## Work to complete:
Your copy of the entries below should hold exactly the lines from the one containing "op=resize; was=goblet (violet);" to the one containing "op=rotate; was=trophy (crimson);", inclusive, and no pictures.

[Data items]
= = =

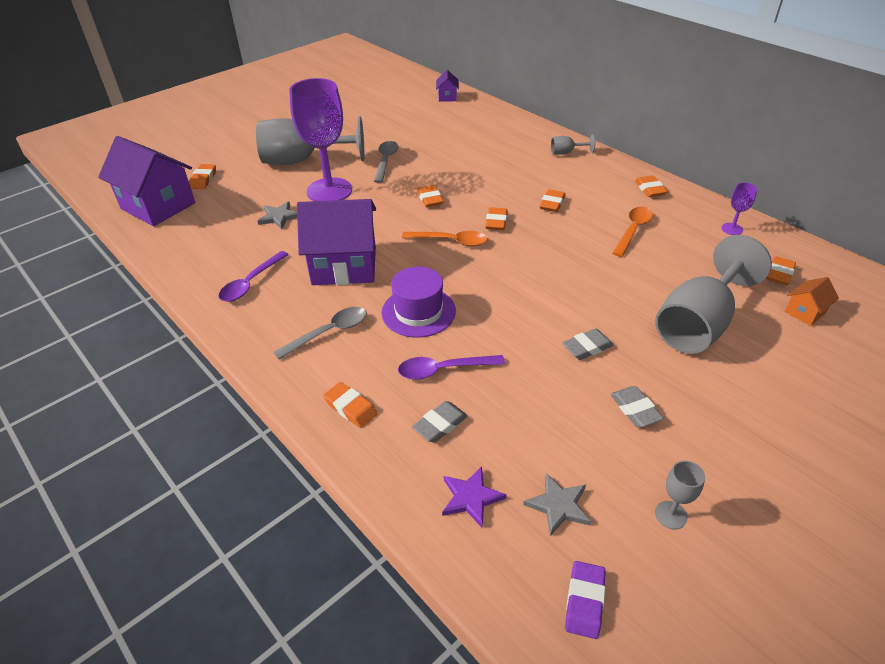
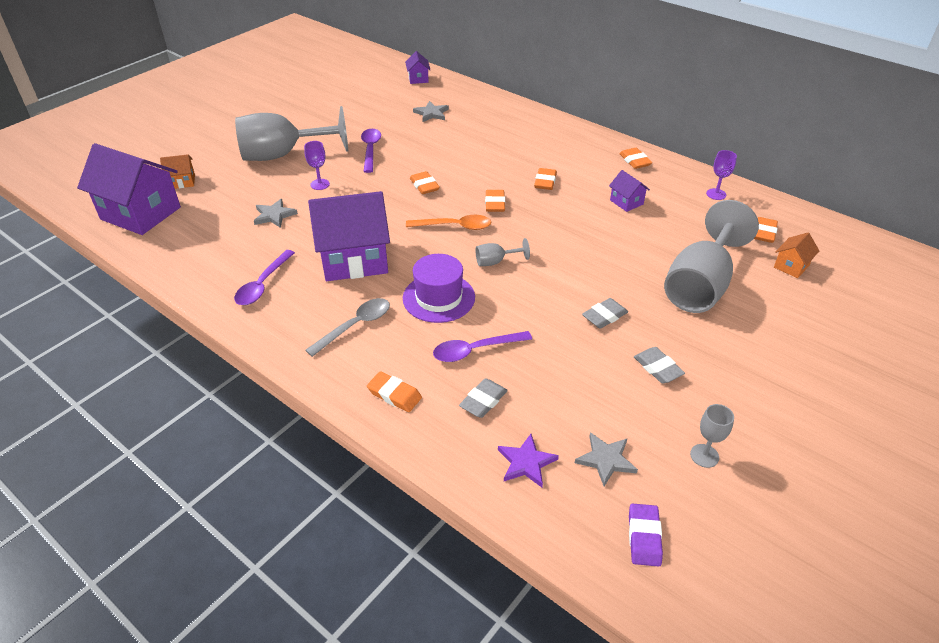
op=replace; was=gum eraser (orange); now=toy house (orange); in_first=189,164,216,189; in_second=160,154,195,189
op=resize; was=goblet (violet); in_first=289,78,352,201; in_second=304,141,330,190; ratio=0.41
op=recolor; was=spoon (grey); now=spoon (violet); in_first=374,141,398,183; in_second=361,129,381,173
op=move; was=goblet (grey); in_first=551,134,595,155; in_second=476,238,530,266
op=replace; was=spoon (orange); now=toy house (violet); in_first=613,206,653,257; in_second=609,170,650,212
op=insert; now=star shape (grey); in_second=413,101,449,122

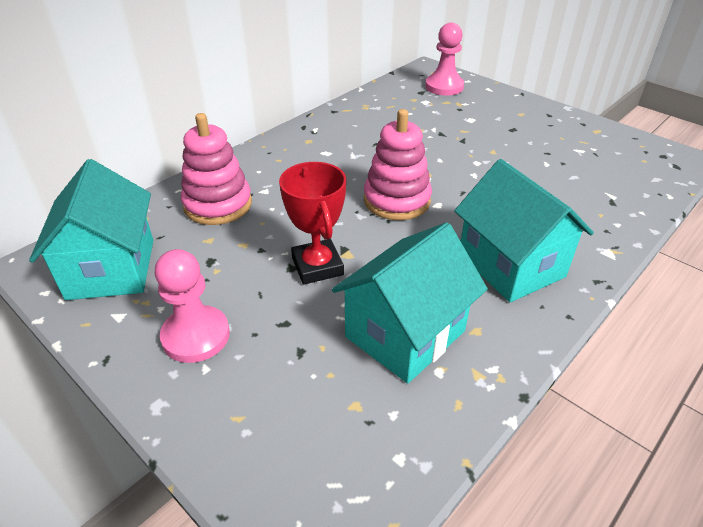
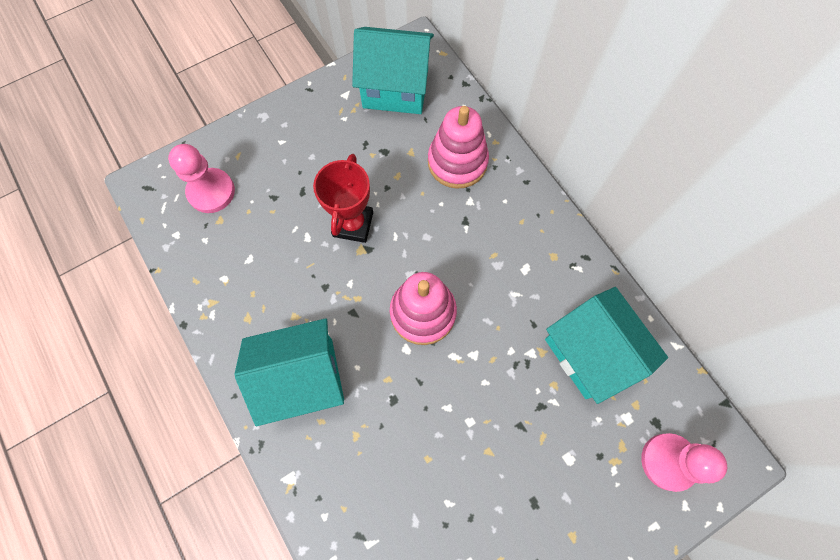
op=move; was=chess pawn (rosy); in_first=155,249,230,363; in_second=168,144,235,213
op=rotate; was=trophy (crimson); in_first=279,162,346,285; in_second=313,154,373,243; clockwise=-75
op=move; was=toy house (teal); in_first=332,222,488,383; in_second=545,287,668,404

= = =

## Answer space:
op=resize; was=goblet (violet); in_first=289,78,352,201; in_second=304,141,330,190; ratio=0.41
op=recolor; was=spoon (grey); now=spoon (violet); in_first=374,141,398,183; in_second=361,129,381,173
op=move; was=goblet (grey); in_first=551,134,595,155; in_second=476,238,530,266
op=replace; was=spoon (orange); now=toy house (violet); in_first=613,206,653,257; in_second=609,170,650,212
op=insert; now=star shape (grey); in_second=413,101,449,122

op=move; was=chess pawn (rosy); in_first=155,249,230,363; in_second=168,144,235,213
op=rotate; was=trophy (crimson); in_first=279,162,346,285; in_second=313,154,373,243; clockwise=-75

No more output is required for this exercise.